Look in the data below for the line that contains "TR6: NPN S8050". Copy that line and the remaining lines exactly.

● Data items:
********

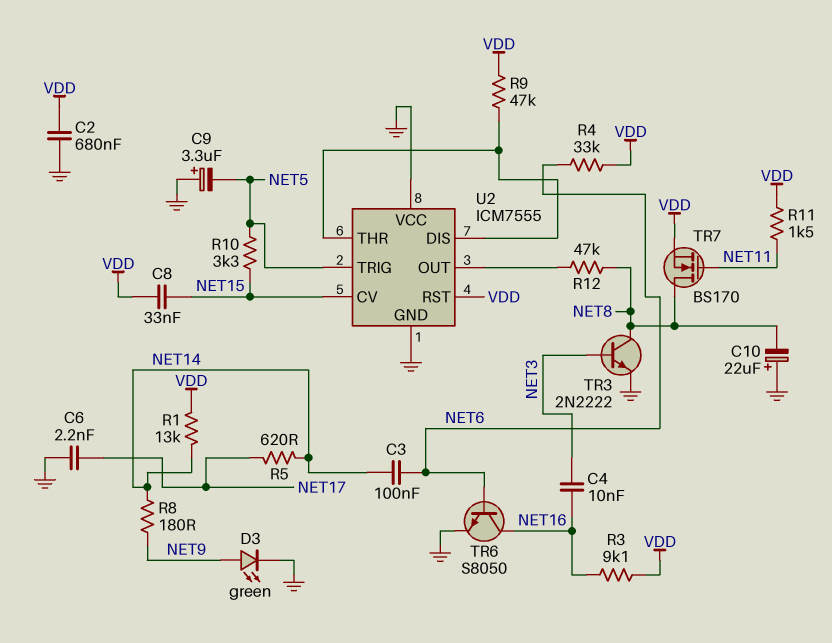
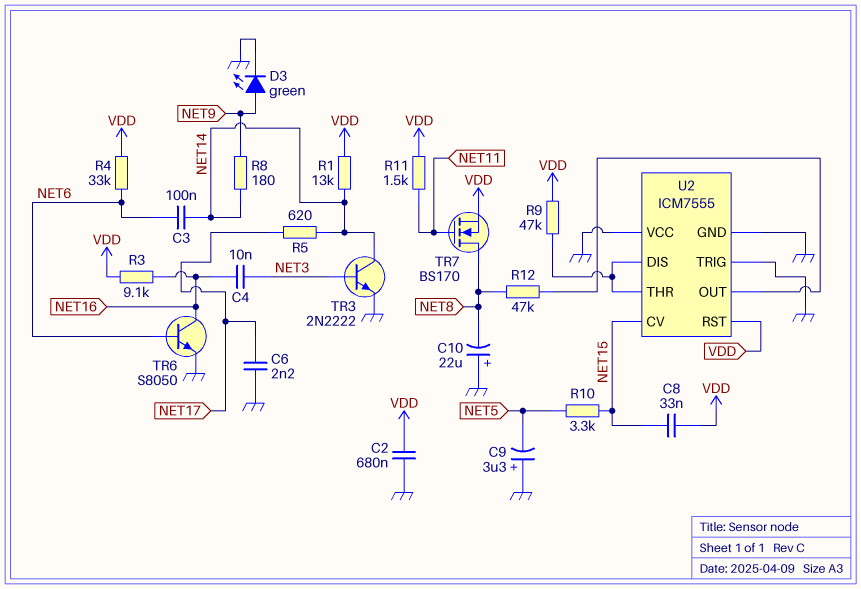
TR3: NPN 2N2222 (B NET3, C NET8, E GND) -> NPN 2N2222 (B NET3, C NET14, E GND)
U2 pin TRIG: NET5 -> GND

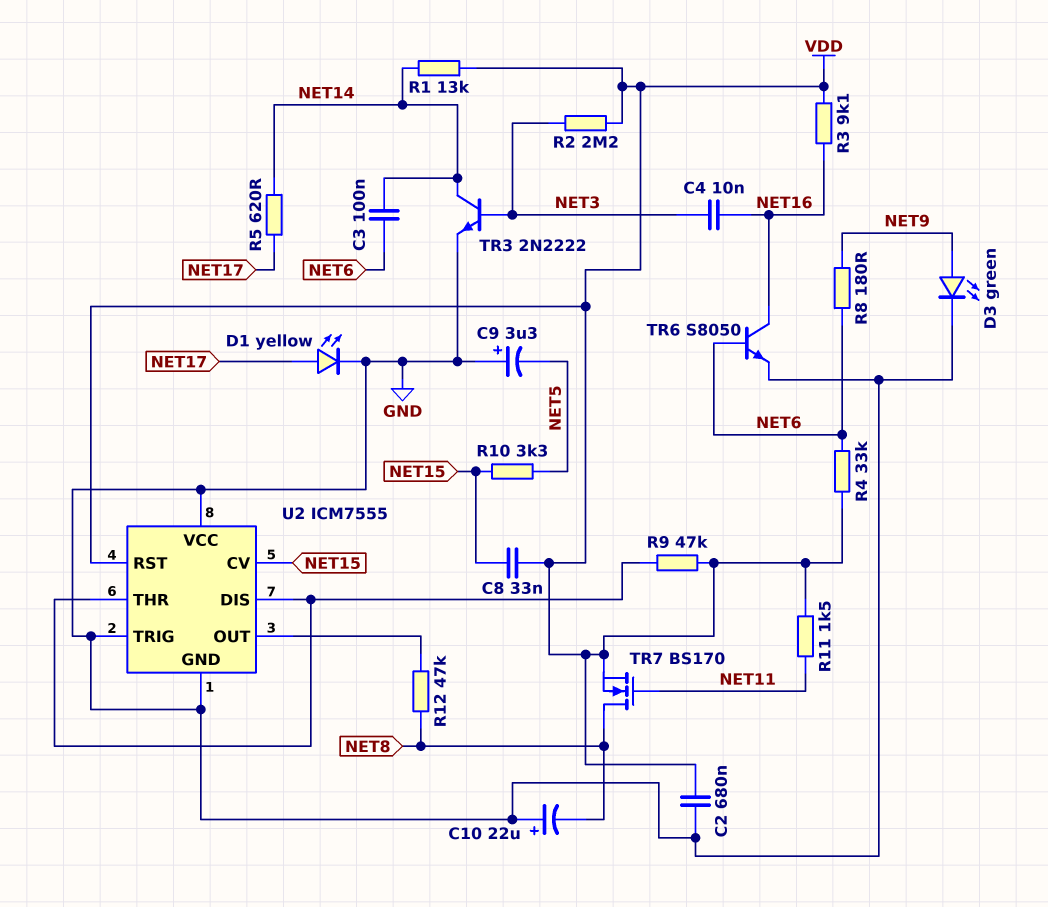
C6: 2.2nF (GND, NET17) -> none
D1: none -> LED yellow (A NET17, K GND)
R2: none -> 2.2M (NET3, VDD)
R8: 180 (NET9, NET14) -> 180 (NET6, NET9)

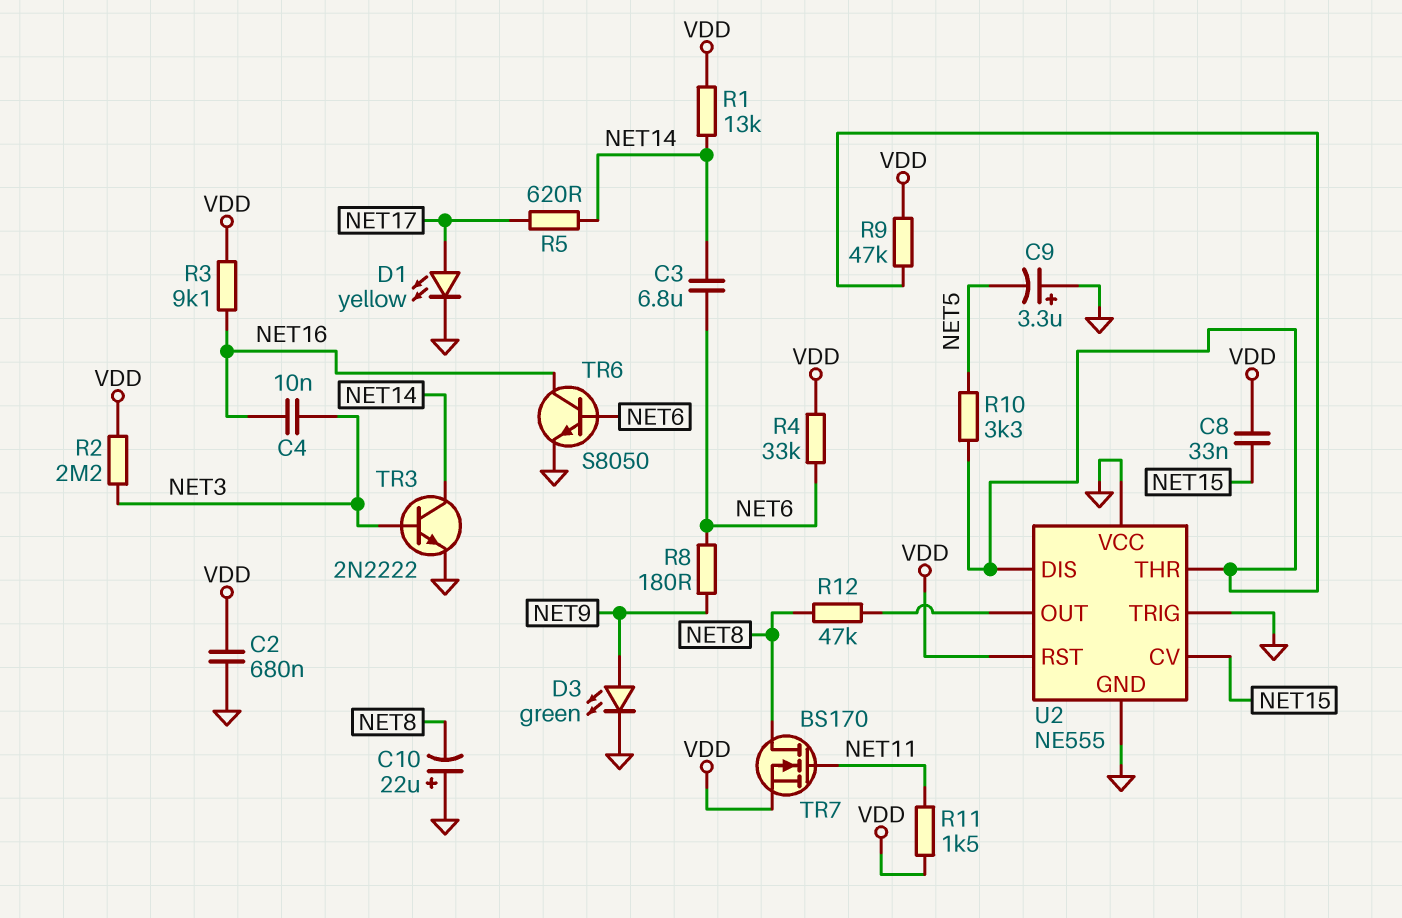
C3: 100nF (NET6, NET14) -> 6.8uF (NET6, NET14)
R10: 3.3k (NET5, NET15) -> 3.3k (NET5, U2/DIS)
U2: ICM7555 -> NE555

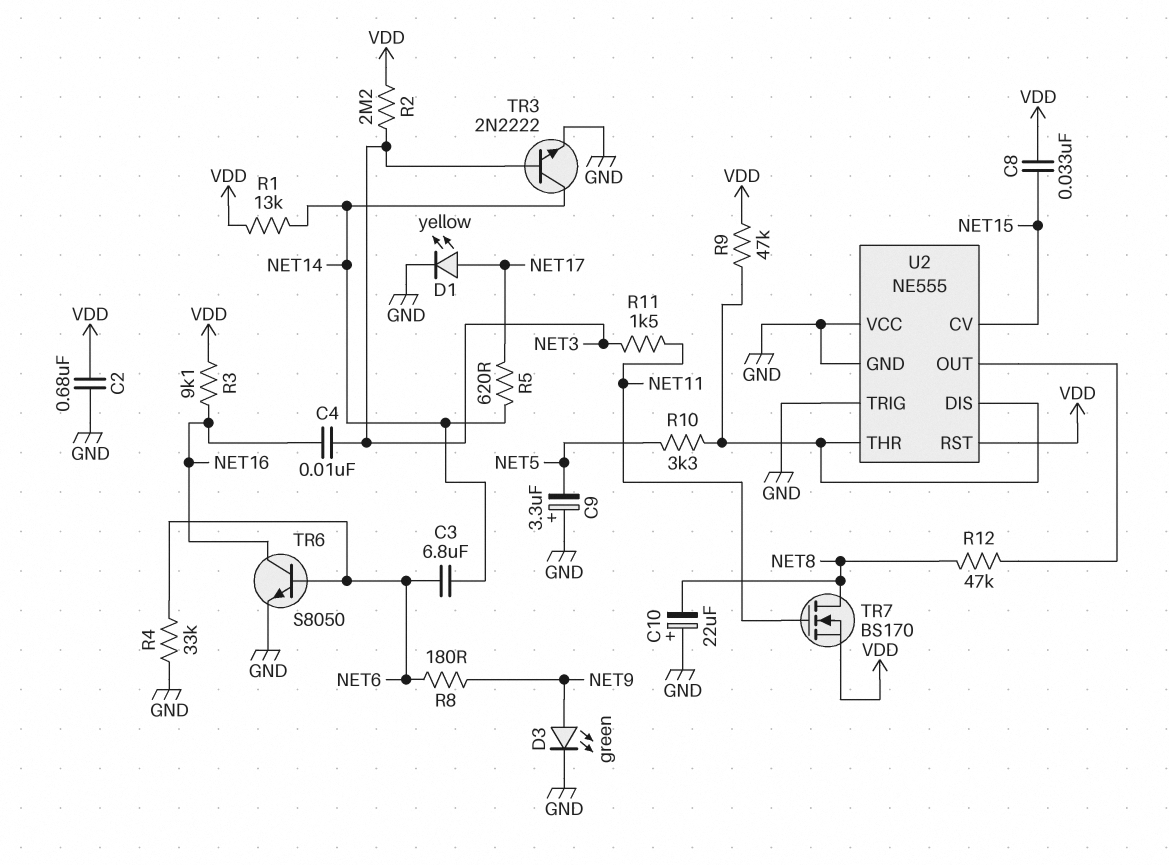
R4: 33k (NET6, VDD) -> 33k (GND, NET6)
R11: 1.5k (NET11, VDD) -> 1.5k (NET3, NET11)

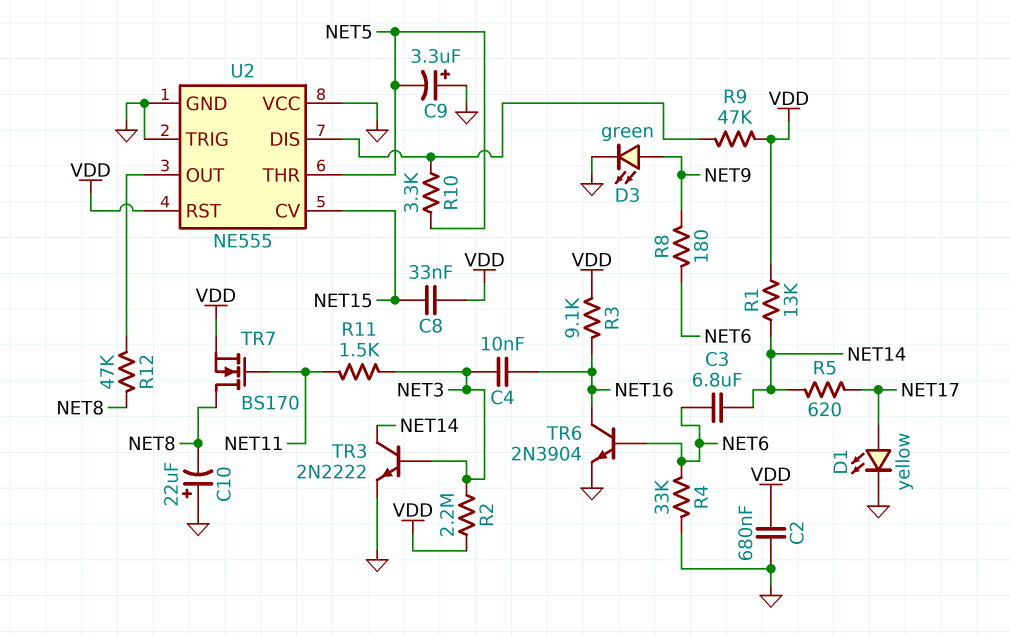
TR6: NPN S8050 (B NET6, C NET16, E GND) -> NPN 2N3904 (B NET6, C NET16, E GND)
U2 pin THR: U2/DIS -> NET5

********

● Reply to the exercise:
TR6: NPN S8050 (B NET6, C NET16, E GND) -> NPN 2N3904 (B NET6, C NET16, E GND)
U2 pin THR: U2/DIS -> NET5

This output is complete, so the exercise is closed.